Task details:
Check each line of the records below and collect those that include the word "white".

[[ Supplied entries, beginning ]]

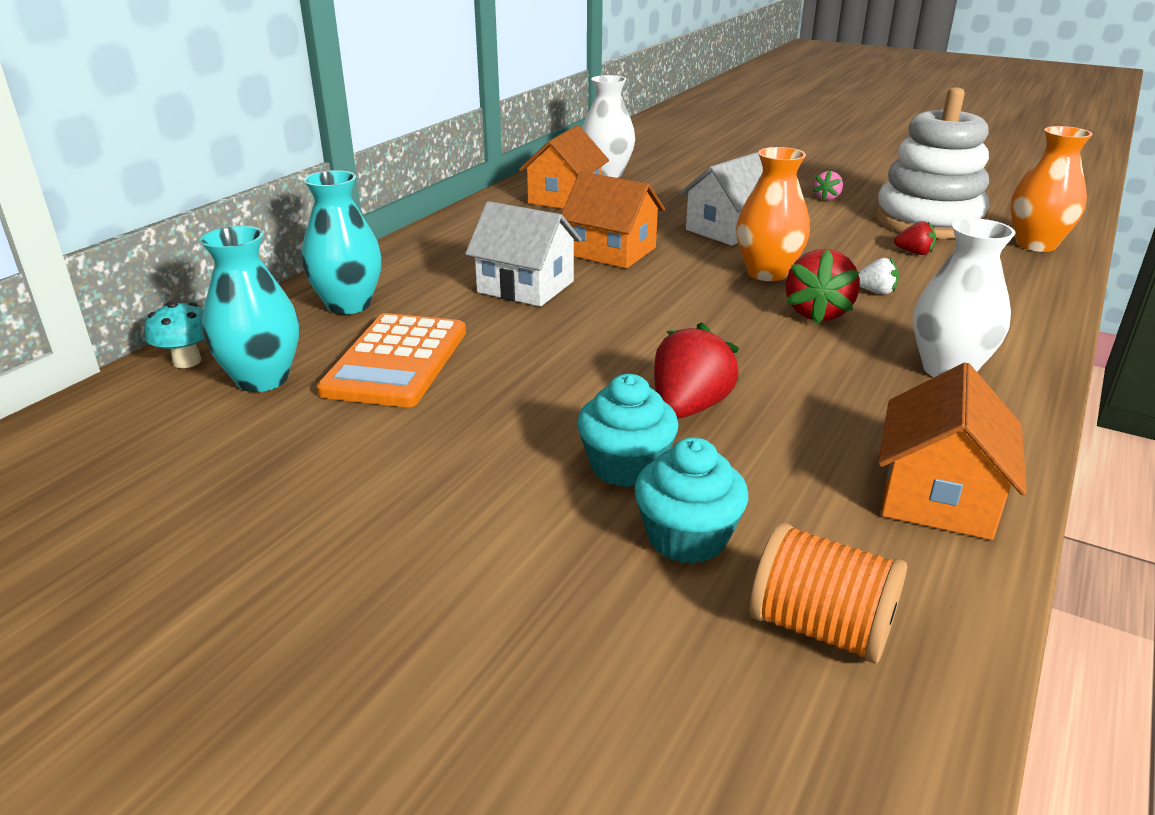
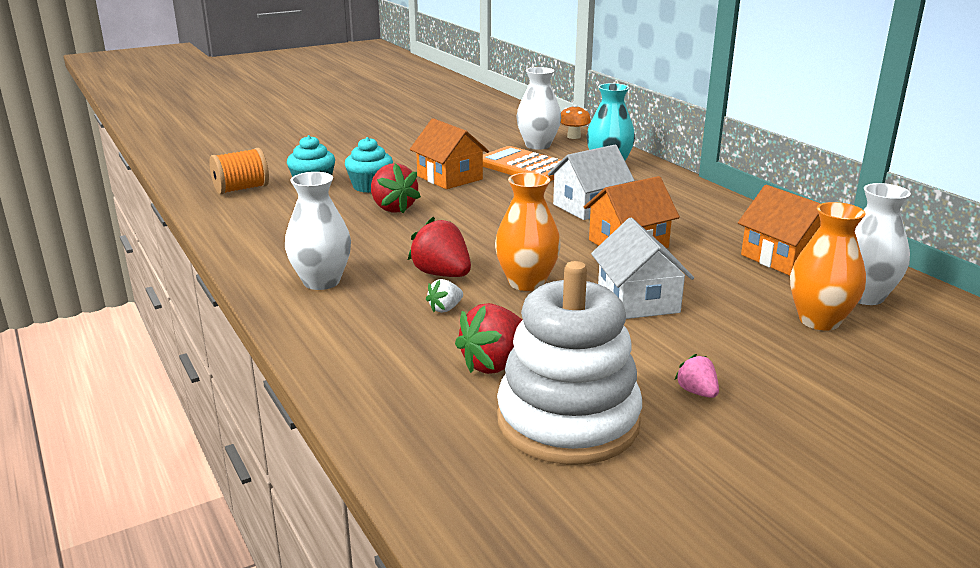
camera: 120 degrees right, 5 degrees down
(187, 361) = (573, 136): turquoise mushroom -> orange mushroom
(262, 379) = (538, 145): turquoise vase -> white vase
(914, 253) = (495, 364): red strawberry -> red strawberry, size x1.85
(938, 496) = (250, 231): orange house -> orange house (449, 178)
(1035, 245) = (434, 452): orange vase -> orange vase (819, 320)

[[ Supplied entries, end ]]
[[ Supplied entries, beginning ]]

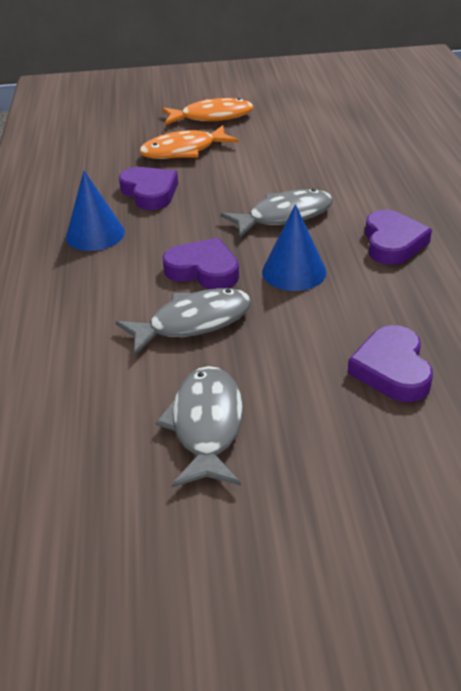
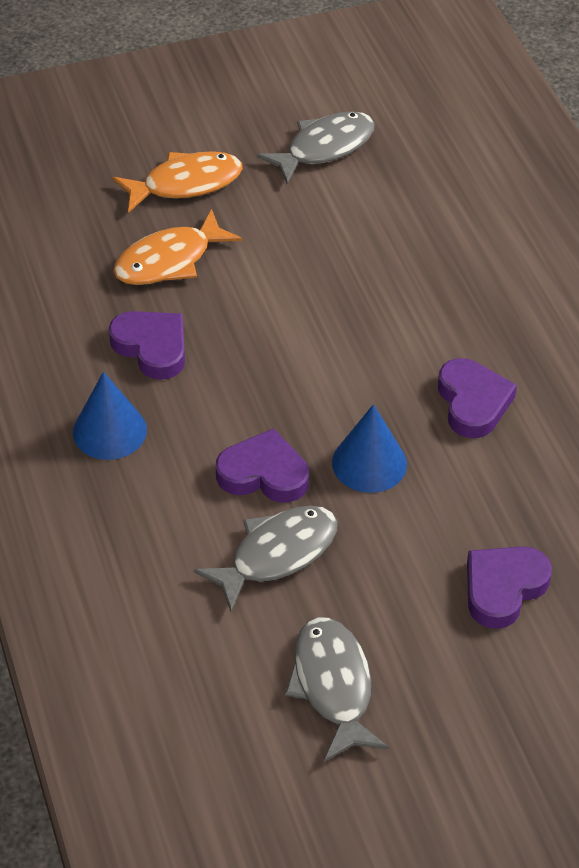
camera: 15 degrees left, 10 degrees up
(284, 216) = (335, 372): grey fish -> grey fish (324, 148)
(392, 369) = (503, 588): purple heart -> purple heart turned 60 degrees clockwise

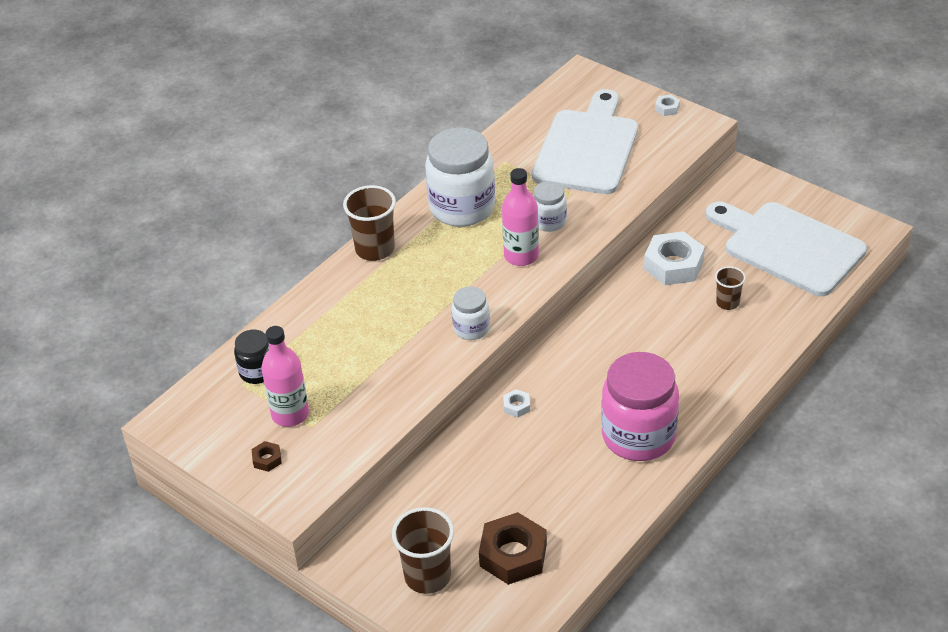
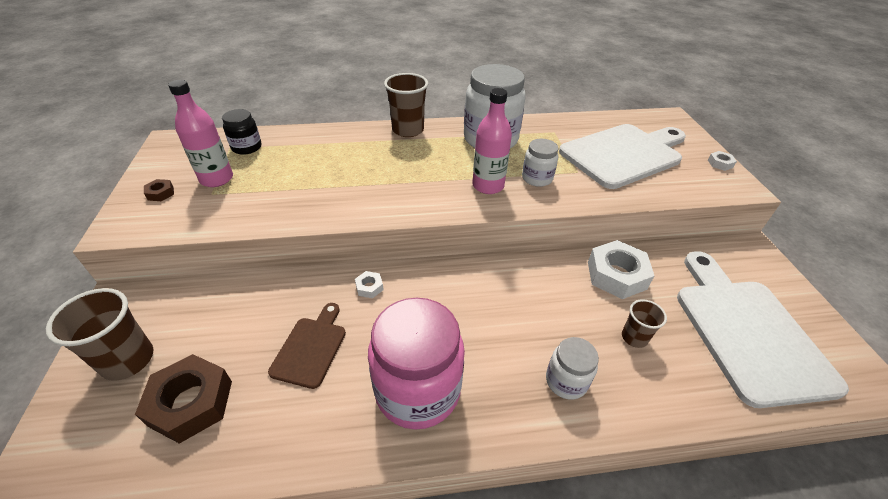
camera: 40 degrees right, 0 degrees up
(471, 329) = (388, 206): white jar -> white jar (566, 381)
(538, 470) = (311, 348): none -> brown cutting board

[[ Supplied entries, end ]]

Response to this exercise:
(262, 379) = (538, 145): turquoise vase -> white vase
(471, 329) = (388, 206): white jar -> white jar (566, 381)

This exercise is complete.